[Data excerpts]
=-=-=

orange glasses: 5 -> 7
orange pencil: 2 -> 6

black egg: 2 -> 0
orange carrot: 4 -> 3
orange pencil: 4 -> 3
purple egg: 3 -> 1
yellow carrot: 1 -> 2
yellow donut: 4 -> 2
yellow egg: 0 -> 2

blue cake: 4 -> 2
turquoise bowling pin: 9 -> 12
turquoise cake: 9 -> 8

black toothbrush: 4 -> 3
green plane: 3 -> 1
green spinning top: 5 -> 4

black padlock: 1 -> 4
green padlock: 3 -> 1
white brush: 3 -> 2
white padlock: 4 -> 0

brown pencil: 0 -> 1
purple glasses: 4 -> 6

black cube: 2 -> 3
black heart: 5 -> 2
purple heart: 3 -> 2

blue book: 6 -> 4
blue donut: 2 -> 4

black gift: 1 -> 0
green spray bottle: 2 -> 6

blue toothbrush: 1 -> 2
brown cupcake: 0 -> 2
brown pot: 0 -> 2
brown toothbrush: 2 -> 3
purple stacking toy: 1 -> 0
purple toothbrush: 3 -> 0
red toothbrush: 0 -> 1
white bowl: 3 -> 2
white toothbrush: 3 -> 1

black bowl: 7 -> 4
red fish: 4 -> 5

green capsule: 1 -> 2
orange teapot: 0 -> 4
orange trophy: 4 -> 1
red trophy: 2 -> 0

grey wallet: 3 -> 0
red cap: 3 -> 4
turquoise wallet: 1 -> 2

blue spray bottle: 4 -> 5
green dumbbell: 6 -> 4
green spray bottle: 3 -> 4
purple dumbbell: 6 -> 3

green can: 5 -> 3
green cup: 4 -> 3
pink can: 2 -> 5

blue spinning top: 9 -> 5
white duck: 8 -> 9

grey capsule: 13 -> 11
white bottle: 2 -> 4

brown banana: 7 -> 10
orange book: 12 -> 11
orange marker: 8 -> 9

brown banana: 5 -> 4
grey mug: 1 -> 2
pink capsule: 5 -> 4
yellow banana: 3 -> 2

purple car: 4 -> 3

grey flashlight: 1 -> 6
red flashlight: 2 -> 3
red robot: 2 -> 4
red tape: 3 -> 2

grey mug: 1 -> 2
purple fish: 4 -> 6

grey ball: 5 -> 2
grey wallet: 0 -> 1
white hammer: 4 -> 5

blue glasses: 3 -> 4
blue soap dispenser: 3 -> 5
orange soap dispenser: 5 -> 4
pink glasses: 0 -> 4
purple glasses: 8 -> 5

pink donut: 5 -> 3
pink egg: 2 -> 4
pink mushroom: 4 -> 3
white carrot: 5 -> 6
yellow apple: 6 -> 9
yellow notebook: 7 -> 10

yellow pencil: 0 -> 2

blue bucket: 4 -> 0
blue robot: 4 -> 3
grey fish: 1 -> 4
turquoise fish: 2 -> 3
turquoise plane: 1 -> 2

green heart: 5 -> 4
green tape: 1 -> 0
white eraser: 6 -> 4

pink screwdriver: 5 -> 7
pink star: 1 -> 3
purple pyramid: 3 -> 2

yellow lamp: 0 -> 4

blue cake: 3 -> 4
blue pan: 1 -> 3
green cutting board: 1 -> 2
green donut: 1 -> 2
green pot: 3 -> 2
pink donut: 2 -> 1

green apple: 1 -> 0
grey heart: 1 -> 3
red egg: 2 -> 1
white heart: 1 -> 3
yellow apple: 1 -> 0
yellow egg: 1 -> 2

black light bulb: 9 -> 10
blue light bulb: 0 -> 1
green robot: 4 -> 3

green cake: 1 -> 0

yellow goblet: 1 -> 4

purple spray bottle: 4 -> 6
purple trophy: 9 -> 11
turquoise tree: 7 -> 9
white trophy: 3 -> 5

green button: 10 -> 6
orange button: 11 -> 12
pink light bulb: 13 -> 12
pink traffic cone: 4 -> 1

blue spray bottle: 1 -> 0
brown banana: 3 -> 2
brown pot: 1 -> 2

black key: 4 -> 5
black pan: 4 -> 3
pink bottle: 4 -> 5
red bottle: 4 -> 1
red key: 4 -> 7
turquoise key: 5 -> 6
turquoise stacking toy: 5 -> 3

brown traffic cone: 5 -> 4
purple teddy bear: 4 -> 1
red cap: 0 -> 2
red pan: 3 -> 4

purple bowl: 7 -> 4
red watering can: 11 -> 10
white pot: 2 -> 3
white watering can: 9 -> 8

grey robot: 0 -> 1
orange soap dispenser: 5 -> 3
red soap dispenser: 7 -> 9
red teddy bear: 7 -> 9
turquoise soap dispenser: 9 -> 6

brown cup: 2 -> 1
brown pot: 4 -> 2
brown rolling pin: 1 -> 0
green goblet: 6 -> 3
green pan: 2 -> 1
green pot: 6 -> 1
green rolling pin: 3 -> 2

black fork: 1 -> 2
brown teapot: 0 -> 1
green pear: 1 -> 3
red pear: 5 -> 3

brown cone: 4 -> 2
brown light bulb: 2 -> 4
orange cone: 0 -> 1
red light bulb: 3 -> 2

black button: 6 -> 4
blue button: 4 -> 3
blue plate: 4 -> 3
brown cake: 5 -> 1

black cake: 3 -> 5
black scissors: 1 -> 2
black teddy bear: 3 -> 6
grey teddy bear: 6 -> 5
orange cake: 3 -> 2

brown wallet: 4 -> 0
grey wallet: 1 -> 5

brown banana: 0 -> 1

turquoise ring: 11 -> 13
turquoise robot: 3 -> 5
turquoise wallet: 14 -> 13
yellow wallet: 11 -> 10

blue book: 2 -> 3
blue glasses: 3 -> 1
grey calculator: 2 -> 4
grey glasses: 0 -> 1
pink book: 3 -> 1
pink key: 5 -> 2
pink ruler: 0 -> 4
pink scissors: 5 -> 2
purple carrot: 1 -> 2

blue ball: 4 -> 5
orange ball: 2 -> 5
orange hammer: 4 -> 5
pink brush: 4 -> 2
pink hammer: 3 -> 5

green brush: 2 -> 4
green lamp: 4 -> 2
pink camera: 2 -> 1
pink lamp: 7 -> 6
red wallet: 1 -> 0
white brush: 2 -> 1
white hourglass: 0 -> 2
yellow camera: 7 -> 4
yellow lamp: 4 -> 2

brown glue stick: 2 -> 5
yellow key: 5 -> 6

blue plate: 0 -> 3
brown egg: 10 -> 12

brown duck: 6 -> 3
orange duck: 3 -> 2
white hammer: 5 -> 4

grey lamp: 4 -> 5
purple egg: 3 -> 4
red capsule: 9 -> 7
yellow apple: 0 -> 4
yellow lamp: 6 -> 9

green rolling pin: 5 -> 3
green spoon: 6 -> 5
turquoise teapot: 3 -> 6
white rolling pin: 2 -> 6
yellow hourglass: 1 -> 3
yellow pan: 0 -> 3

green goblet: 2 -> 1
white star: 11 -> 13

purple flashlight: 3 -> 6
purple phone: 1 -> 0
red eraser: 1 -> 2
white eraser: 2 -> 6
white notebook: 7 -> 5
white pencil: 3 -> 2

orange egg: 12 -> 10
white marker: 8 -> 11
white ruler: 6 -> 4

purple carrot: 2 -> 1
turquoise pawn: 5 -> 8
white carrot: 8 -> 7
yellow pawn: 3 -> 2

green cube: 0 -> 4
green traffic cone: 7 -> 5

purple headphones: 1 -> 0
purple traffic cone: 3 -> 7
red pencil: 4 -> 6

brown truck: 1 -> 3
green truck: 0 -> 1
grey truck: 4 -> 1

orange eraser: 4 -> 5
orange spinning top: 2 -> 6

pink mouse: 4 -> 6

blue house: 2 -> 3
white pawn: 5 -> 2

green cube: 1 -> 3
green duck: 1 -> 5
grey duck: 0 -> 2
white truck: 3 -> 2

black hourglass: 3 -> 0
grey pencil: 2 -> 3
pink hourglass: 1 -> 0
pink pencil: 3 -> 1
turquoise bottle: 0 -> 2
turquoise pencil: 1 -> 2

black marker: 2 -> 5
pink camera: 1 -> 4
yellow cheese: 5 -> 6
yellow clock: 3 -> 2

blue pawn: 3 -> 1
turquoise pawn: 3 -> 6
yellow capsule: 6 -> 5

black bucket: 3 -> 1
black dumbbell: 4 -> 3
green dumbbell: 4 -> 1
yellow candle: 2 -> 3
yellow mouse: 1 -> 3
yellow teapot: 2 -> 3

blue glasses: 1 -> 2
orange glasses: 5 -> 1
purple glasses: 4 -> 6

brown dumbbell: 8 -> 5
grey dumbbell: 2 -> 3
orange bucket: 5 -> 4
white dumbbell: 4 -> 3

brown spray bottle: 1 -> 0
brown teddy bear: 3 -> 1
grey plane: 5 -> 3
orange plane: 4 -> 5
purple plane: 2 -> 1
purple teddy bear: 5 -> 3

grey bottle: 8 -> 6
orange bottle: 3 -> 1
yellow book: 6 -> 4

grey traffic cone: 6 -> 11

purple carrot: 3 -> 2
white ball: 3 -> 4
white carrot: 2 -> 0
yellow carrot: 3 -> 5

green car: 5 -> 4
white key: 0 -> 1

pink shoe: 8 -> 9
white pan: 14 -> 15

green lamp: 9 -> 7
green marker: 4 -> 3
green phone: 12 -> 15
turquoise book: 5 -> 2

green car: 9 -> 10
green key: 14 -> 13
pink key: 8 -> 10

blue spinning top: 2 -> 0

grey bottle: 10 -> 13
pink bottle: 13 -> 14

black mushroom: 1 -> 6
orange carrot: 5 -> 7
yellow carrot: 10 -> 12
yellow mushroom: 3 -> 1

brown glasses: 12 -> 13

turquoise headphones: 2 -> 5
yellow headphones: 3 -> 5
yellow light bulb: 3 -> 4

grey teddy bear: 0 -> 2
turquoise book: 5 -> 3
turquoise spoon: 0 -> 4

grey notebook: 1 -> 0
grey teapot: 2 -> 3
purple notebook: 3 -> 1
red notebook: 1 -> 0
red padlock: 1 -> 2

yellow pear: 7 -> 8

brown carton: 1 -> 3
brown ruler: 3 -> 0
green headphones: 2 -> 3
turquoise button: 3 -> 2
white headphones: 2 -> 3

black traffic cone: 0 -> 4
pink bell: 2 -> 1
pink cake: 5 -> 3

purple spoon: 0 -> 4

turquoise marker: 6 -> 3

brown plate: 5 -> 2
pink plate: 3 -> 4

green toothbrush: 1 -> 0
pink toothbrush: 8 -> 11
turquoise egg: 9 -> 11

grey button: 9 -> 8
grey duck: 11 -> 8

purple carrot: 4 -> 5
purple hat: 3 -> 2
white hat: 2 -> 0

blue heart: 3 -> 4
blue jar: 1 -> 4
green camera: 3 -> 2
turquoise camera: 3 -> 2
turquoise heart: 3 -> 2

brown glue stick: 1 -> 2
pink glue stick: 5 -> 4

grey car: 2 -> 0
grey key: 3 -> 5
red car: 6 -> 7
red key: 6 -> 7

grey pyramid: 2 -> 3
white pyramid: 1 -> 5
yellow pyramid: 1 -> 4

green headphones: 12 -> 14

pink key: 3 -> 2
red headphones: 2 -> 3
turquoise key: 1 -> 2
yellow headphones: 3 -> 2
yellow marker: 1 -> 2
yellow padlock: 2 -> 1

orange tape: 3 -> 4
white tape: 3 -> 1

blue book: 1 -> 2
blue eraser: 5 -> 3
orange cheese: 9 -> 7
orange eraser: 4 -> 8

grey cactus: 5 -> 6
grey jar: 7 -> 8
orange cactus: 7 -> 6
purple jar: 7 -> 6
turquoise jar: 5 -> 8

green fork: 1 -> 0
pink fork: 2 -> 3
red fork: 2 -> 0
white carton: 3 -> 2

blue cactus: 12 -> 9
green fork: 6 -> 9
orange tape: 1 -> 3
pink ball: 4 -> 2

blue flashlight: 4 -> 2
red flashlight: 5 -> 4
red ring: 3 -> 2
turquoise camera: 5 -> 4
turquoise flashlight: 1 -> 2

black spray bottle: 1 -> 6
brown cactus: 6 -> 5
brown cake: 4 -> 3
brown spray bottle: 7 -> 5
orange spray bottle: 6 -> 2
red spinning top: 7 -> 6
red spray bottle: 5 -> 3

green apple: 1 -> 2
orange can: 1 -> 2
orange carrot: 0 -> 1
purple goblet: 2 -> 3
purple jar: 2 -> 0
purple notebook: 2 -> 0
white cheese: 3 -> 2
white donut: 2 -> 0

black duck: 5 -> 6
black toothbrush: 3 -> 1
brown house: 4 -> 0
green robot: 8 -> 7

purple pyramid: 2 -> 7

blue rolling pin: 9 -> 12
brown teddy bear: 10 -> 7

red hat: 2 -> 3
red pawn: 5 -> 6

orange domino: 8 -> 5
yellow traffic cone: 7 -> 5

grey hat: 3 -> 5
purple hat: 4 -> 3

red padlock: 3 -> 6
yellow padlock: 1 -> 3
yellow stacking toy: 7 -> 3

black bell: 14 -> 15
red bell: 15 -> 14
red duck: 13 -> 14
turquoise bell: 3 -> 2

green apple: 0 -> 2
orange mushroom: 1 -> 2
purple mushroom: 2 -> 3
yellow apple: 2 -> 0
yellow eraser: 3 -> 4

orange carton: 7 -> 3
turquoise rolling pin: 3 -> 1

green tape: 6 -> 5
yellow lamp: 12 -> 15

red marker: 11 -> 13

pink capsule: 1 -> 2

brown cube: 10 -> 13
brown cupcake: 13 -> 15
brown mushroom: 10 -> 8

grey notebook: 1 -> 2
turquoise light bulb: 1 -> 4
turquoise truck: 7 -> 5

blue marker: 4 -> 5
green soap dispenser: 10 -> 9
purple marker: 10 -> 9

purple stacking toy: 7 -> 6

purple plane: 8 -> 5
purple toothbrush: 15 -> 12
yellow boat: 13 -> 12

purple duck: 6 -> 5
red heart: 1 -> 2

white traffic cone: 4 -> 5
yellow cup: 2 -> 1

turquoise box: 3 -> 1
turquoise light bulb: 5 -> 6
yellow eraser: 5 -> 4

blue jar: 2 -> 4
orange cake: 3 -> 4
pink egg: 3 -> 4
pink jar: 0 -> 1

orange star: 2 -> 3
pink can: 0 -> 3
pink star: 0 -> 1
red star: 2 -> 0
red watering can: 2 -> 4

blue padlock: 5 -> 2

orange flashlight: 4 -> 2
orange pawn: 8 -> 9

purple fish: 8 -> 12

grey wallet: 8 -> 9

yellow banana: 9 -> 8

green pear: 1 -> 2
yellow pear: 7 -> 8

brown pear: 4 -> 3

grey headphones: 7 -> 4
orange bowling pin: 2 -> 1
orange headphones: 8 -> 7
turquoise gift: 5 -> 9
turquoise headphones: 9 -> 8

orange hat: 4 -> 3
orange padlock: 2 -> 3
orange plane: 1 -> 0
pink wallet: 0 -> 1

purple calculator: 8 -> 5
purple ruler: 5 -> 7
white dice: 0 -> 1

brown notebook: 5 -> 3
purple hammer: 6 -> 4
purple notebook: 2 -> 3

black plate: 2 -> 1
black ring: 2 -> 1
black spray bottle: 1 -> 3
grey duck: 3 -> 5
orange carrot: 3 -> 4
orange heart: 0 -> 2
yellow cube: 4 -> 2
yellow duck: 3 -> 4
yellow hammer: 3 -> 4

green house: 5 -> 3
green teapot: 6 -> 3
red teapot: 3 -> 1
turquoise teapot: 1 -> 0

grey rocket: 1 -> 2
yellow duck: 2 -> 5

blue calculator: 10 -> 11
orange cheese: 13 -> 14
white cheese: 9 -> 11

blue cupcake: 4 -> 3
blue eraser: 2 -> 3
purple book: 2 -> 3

=-=-=

=== THE TASK ===
Reproduce the lines of the entries above from the one with "white headphones: 2 -> 3" to the one with "grey pyramid: 2 -> 3", both included, exactly and without any other line.

=== SOLVED PROBLEM ===
white headphones: 2 -> 3

black traffic cone: 0 -> 4
pink bell: 2 -> 1
pink cake: 5 -> 3

purple spoon: 0 -> 4

turquoise marker: 6 -> 3

brown plate: 5 -> 2
pink plate: 3 -> 4

green toothbrush: 1 -> 0
pink toothbrush: 8 -> 11
turquoise egg: 9 -> 11

grey button: 9 -> 8
grey duck: 11 -> 8

purple carrot: 4 -> 5
purple hat: 3 -> 2
white hat: 2 -> 0

blue heart: 3 -> 4
blue jar: 1 -> 4
green camera: 3 -> 2
turquoise camera: 3 -> 2
turquoise heart: 3 -> 2

brown glue stick: 1 -> 2
pink glue stick: 5 -> 4

grey car: 2 -> 0
grey key: 3 -> 5
red car: 6 -> 7
red key: 6 -> 7

grey pyramid: 2 -> 3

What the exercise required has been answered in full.